EXERCISE DATA:
::::::
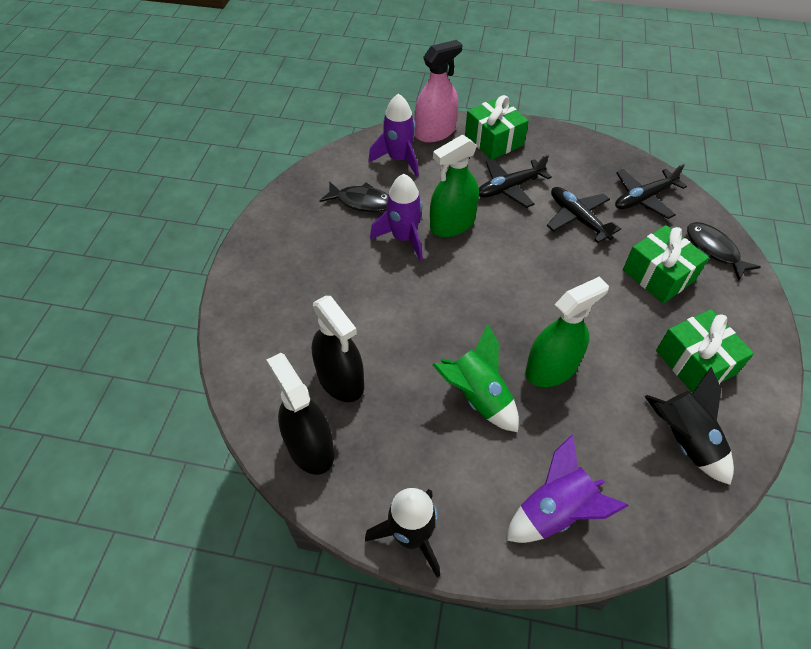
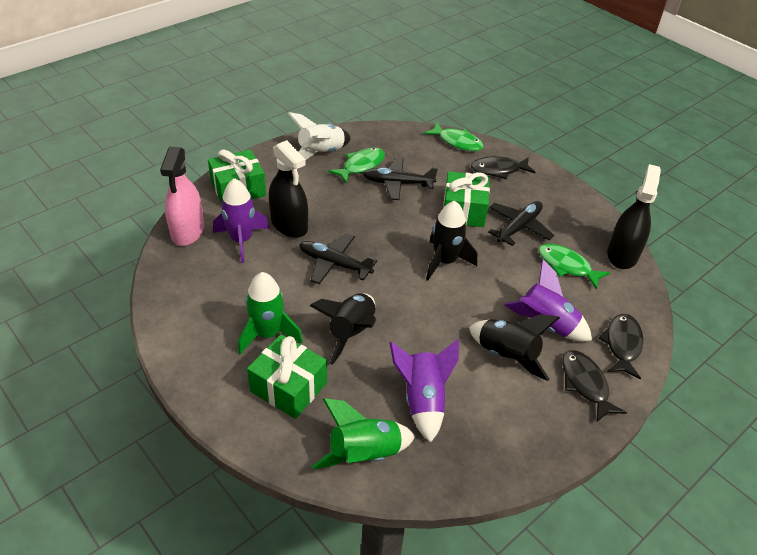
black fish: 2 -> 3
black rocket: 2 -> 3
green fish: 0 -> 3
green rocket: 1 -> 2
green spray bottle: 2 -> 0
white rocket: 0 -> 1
::::::
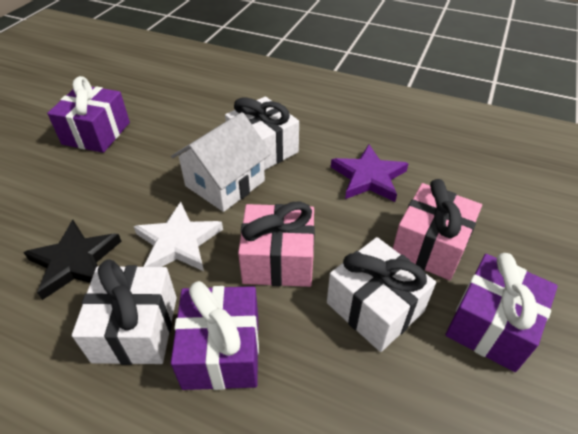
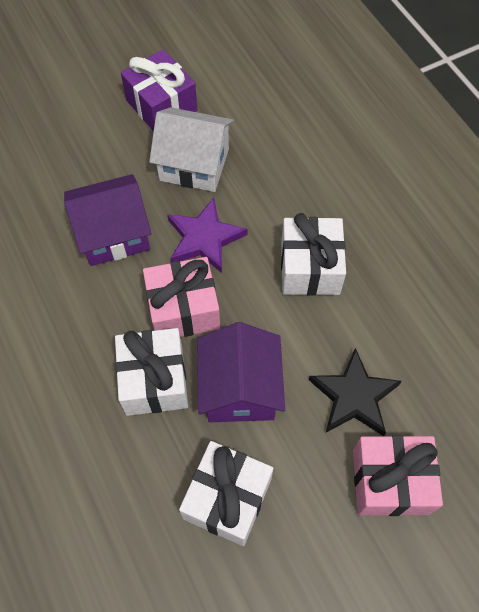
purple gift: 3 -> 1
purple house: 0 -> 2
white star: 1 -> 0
::::::
EXERCISE BRIEF:
Every line above in which the word "green" is present must be copied into the answer.

SOLUTION FOR THIS TASK:
green fish: 0 -> 3
green rocket: 1 -> 2
green spray bottle: 2 -> 0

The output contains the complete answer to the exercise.